_Prompt_
Produce a word-for-word copy of the data that follows, excluding images.

_Provided data_
····················

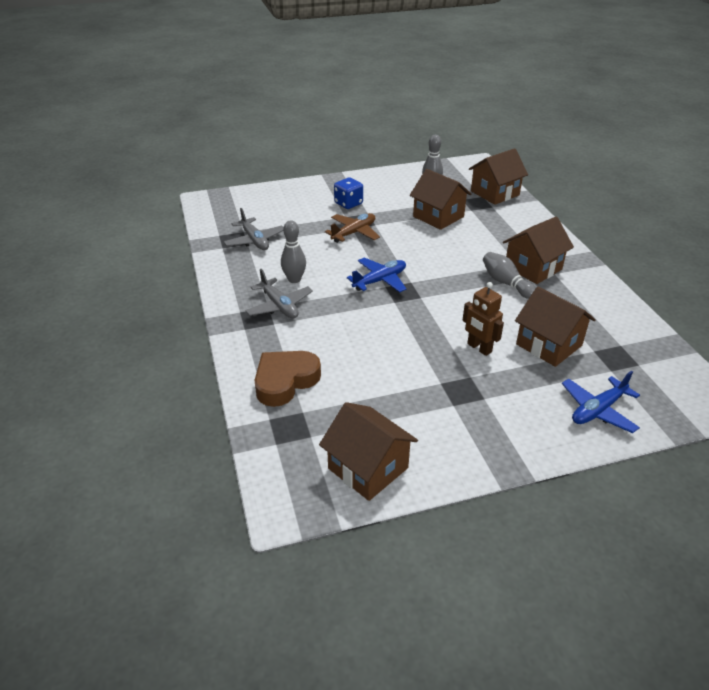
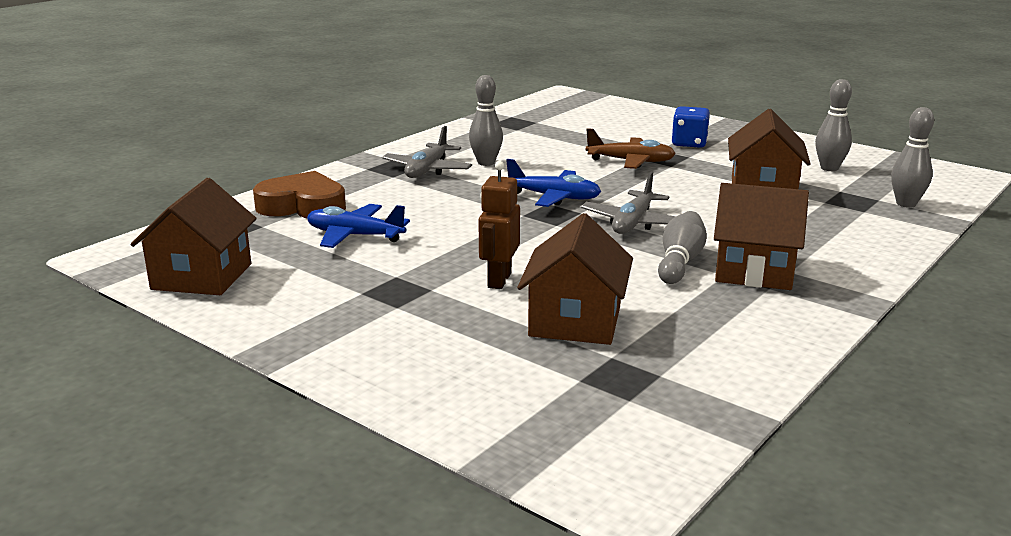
camera: 55 degrees right, 15 degrees down
(255, 240) = (528, 130): grey plane -> grey plane (633, 223)
(495, 193) = (906, 204): brown house -> grey bowling pin
(598, 410) = (466, 387): blue plane -> blue plane (355, 236)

····················

_Response_
camera: 55 degrees right, 15 degrees down
(255, 240) = (528, 130): grey plane -> grey plane (633, 223)
(495, 193) = (906, 204): brown house -> grey bowling pin
(598, 410) = (466, 387): blue plane -> blue plane (355, 236)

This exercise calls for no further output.